:: Information supplied ::
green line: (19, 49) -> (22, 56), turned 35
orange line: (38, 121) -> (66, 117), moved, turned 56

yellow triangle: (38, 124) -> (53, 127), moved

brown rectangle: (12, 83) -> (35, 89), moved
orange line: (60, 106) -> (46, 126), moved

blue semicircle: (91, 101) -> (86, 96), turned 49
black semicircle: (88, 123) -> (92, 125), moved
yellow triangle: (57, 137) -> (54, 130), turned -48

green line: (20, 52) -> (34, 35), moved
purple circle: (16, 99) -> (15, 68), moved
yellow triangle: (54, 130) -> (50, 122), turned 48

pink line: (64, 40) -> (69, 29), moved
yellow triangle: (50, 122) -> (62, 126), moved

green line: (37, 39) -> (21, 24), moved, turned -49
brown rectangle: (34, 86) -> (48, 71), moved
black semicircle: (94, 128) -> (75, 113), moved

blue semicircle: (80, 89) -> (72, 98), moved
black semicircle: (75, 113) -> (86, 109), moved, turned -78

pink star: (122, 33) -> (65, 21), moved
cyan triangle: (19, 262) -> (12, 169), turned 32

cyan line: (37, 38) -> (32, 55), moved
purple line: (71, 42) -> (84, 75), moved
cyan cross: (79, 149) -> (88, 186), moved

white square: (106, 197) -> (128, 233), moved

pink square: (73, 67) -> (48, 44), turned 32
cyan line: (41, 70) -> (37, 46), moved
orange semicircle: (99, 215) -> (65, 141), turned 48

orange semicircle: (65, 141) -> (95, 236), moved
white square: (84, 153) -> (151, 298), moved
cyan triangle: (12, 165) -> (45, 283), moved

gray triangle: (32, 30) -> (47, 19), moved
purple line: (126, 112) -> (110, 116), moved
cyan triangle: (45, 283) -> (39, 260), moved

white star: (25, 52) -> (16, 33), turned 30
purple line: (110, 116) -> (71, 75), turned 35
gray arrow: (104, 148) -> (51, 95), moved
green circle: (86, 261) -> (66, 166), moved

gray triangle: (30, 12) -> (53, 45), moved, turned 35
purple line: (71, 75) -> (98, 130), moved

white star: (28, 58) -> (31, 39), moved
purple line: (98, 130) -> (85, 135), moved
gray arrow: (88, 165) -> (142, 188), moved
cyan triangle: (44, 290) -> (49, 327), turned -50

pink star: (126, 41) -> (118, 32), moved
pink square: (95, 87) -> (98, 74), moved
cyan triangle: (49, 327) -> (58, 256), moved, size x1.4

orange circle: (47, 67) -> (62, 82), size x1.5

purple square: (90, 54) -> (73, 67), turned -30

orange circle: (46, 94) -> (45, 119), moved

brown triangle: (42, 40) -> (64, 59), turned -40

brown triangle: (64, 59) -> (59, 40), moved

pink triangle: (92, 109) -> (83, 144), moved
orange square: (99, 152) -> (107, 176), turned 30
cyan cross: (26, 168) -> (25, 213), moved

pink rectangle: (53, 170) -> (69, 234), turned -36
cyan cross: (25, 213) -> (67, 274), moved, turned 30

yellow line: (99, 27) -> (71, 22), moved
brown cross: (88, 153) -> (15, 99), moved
:::
Every line above that holds "cross" should be copied out.

cyan cross: (79, 149) -> (88, 186), moved
cyan cross: (26, 168) -> (25, 213), moved
cyan cross: (25, 213) -> (67, 274), moved, turned 30
brown cross: (88, 153) -> (15, 99), moved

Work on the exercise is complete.